Start of Block

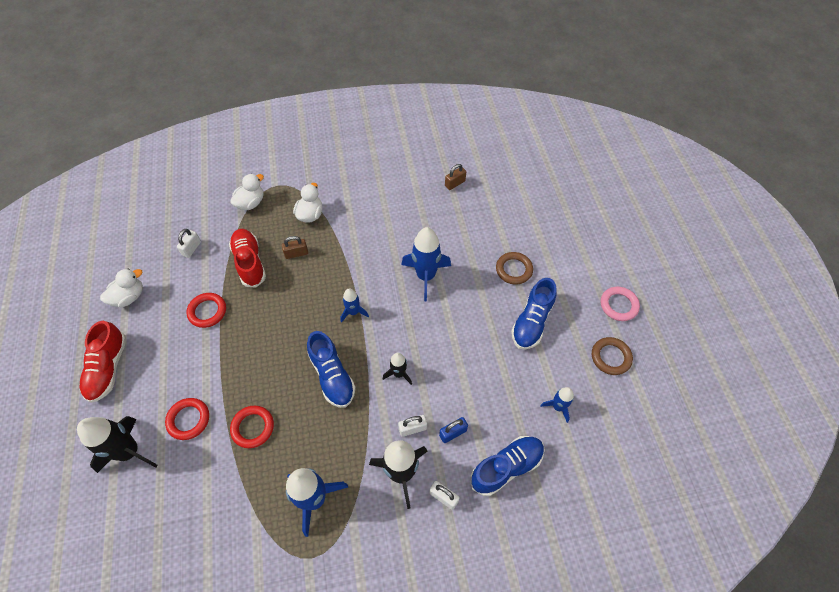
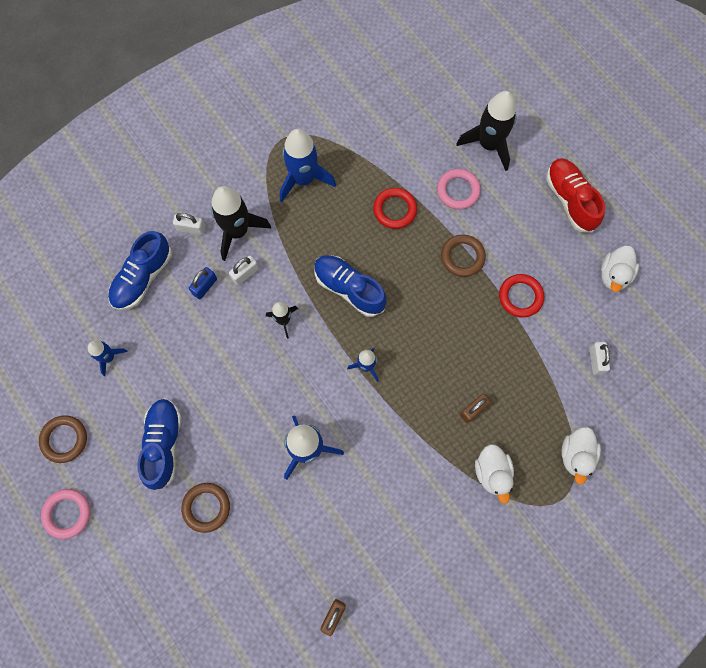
camera: 155 degrees right, 15 degrees up
(188, 420) = (458, 191): red ring -> pink ring
(227, 361) = (462, 257): none -> brown ring
(250, 262) = (518, 373): red shoe -> none

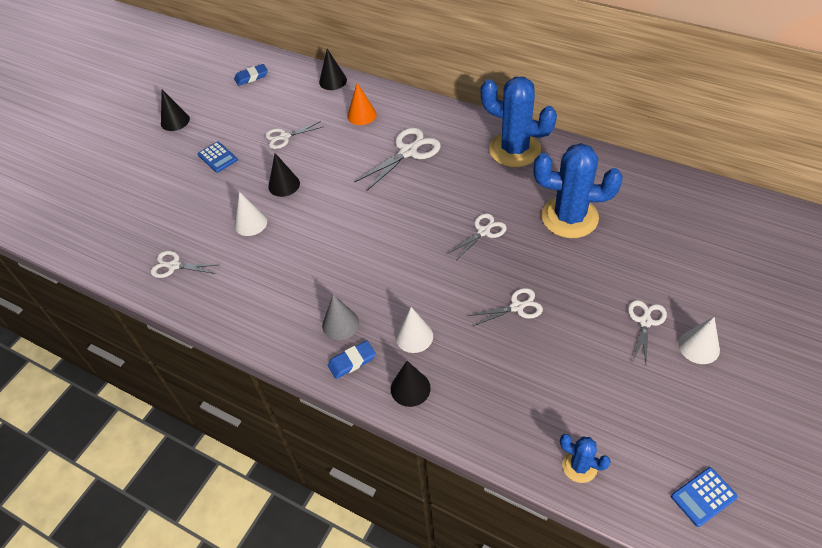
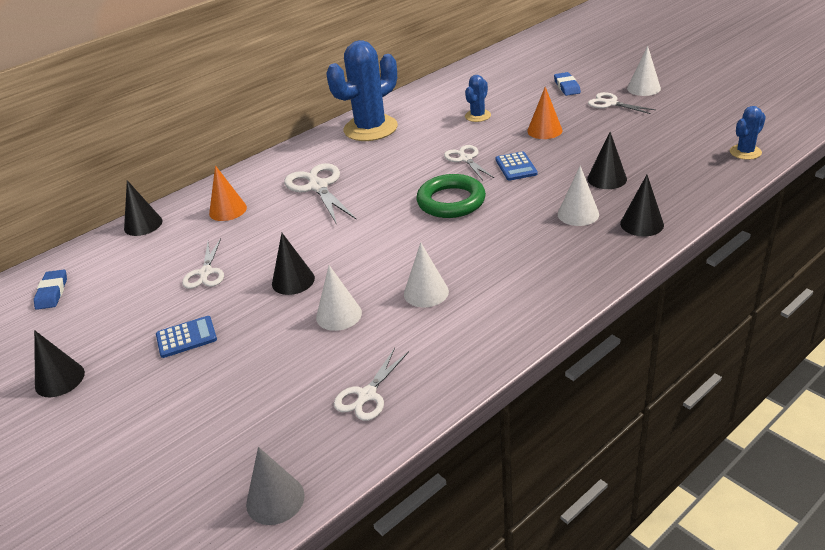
camera: 70 degrees left, 15 degrees down
(283, 263) = (426, 292): none -> white cone
(340, 324) = (541, 259): grey cone -> grey cone (275, 499)
(352, 361) = (595, 256): blue eraser -> blue eraser (567, 87)
(410, 242) = (451, 201): none -> green ring
(482, 347) = (607, 179): none -> black cone
(517, 307) = (568, 155): white scissors -> none
(560, 277) = (544, 130): none -> orange cone
(569, 217) = (477, 116): blue cactus -> blue cactus, size x0.48
(703, 497) = (778, 110): blue calculator -> blue calculator (516, 167)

End of Block

**THE PROBLEM:** Would you print exactly, and only, the lines of the data above from the line with "(340, 324) = (541, 259): grey" through the line with "(517, 307) = (568, 155): white", inclusive?

**THE ANSWER:**
(340, 324) = (541, 259): grey cone -> grey cone (275, 499)
(352, 361) = (595, 256): blue eraser -> blue eraser (567, 87)
(410, 242) = (451, 201): none -> green ring
(482, 347) = (607, 179): none -> black cone
(517, 307) = (568, 155): white scissors -> none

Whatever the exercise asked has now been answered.